══ Available data

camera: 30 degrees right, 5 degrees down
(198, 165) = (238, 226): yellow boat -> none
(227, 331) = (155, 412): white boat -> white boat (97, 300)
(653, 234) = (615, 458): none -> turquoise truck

════

What the task requires :: Reproduce each line above without any alteration.

Completed exercise ::
camera: 30 degrees right, 5 degrees down
(198, 165) = (238, 226): yellow boat -> none
(227, 331) = (155, 412): white boat -> white boat (97, 300)
(653, 234) = (615, 458): none -> turquoise truck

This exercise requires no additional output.